Data under study below:

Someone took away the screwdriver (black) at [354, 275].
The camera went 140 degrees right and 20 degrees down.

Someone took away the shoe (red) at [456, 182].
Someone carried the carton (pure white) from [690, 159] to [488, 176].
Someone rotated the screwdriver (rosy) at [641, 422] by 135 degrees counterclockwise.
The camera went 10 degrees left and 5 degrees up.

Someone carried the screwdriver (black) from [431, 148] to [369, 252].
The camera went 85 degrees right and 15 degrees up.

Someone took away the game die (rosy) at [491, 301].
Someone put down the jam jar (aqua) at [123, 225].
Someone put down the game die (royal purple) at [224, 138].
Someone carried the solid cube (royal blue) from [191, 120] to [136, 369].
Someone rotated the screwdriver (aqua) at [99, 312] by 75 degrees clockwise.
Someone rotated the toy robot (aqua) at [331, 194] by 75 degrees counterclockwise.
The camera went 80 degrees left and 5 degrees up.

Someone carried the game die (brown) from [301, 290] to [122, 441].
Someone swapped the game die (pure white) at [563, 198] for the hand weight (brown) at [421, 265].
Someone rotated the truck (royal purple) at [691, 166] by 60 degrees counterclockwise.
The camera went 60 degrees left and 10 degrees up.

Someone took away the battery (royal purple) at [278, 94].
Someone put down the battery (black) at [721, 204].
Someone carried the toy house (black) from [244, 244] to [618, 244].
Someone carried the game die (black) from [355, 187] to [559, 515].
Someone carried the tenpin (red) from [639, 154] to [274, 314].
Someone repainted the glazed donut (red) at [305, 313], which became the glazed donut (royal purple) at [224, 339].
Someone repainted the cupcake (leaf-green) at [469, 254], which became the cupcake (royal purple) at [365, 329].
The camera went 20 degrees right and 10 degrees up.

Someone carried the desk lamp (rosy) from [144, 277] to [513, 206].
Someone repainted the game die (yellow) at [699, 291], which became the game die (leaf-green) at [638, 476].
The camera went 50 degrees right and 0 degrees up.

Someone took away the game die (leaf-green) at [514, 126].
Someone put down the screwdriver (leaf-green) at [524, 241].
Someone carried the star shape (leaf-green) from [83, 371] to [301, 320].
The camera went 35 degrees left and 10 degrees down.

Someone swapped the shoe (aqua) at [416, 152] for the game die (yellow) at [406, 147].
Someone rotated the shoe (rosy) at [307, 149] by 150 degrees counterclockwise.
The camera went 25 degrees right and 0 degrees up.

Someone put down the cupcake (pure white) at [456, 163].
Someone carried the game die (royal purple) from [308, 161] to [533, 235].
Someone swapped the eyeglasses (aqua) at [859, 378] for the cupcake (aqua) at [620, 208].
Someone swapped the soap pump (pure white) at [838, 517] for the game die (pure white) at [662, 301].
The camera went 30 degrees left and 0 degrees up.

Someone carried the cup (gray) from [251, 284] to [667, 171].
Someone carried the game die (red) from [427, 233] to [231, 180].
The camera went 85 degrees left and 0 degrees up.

End of Data under study.

◆ **What is needed**
Report the total of lines above containing the string "battery", and write nothing besides it.

◆ **Reply**
2